Exercise description ▸ When you reach the line in the data below that contains "(167, 513) = (266, 605): grey", please start repeating lines exactly, and stop after the line that contains "(312, 297) = (385, 399): brown", repeating nothing else.

The records ▸
--- START ---
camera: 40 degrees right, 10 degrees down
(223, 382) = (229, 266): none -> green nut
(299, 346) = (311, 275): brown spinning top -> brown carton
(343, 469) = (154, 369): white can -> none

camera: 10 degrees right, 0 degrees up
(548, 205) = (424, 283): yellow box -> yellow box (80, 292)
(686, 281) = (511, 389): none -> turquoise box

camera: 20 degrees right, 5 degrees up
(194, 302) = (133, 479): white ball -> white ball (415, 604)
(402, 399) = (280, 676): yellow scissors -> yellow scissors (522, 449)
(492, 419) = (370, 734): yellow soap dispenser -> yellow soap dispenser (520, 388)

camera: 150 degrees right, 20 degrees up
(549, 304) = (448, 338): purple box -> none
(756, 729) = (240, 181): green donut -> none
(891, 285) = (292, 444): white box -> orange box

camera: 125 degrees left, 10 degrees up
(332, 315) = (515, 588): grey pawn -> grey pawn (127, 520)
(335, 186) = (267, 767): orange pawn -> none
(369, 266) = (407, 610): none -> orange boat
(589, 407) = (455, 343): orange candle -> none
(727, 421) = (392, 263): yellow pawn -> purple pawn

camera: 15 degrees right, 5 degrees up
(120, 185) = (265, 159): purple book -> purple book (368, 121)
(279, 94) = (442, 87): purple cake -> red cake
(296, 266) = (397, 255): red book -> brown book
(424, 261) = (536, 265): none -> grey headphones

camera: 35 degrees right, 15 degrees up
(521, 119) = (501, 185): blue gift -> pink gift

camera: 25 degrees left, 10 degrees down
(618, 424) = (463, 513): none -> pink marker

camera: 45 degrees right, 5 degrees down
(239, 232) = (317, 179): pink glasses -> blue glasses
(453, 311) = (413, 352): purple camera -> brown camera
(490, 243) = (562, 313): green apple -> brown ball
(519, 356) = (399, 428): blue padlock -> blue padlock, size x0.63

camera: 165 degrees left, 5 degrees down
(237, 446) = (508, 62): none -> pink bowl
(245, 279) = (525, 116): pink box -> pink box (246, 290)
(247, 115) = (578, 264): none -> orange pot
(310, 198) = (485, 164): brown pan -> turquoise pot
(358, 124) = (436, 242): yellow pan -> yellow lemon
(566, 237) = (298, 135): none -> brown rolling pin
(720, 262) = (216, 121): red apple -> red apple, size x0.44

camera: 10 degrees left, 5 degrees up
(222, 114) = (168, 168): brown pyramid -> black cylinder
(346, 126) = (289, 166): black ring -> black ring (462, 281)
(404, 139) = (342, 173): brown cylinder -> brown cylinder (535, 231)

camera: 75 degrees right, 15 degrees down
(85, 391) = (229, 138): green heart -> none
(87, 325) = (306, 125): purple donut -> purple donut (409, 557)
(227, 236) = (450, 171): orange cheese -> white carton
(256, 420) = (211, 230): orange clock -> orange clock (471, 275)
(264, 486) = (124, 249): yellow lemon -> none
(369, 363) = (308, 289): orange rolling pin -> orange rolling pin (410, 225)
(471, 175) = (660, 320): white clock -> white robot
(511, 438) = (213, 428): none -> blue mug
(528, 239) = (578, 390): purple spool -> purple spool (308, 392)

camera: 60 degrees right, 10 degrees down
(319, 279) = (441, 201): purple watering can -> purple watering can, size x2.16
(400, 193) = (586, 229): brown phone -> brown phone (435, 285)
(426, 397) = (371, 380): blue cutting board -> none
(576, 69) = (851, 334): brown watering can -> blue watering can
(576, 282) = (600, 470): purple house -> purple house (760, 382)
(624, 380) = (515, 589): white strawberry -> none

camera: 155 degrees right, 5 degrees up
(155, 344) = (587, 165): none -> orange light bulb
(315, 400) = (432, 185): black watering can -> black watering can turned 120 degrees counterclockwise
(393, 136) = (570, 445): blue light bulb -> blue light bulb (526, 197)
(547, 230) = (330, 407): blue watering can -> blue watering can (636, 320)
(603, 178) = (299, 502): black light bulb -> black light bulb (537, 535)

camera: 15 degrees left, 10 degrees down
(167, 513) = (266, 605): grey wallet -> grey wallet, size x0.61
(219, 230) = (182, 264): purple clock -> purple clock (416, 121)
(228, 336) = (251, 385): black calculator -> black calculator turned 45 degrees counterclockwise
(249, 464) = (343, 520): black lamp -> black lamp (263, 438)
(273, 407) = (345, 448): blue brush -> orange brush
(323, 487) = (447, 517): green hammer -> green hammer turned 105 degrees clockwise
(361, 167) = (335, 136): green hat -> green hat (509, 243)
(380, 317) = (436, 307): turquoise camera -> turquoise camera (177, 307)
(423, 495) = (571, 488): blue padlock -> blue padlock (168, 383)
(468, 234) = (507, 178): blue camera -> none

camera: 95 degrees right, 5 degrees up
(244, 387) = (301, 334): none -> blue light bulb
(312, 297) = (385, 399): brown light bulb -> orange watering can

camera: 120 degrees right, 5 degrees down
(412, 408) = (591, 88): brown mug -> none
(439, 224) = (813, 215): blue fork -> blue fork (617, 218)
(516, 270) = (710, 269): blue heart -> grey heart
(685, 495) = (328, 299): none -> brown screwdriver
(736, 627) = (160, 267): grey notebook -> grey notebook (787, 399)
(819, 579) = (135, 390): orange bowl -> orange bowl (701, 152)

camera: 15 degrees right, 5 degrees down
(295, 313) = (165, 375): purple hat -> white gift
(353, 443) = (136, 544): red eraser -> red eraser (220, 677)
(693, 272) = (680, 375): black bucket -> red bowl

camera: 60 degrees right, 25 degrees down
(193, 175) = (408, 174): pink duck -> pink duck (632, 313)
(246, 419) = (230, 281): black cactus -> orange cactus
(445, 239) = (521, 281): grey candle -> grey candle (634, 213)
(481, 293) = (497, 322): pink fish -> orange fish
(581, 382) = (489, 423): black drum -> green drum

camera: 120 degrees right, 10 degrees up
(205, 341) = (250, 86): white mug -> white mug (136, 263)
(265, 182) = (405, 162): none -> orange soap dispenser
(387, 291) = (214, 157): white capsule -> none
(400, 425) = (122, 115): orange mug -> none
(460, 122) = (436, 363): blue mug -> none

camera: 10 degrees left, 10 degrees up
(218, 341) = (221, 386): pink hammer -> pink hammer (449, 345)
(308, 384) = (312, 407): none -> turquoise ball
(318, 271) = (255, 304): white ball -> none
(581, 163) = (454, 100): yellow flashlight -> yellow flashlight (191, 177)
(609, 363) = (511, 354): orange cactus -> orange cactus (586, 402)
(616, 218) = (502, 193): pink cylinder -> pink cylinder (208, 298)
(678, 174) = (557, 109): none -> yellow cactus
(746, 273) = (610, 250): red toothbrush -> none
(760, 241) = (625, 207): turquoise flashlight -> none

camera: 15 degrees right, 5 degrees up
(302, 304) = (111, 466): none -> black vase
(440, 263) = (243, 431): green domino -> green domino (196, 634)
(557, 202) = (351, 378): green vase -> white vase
--- END ---
Answer to the problem ▸
(167, 513) = (266, 605): grey wallet -> grey wallet, size x0.61
(219, 230) = (182, 264): purple clock -> purple clock (416, 121)
(228, 336) = (251, 385): black calculator -> black calculator turned 45 degrees counterclockwise
(249, 464) = (343, 520): black lamp -> black lamp (263, 438)
(273, 407) = (345, 448): blue brush -> orange brush
(323, 487) = (447, 517): green hammer -> green hammer turned 105 degrees clockwise
(361, 167) = (335, 136): green hat -> green hat (509, 243)
(380, 317) = (436, 307): turquoise camera -> turquoise camera (177, 307)
(423, 495) = (571, 488): blue padlock -> blue padlock (168, 383)
(468, 234) = (507, 178): blue camera -> none

camera: 95 degrees right, 5 degrees up
(244, 387) = (301, 334): none -> blue light bulb
(312, 297) = (385, 399): brown light bulb -> orange watering can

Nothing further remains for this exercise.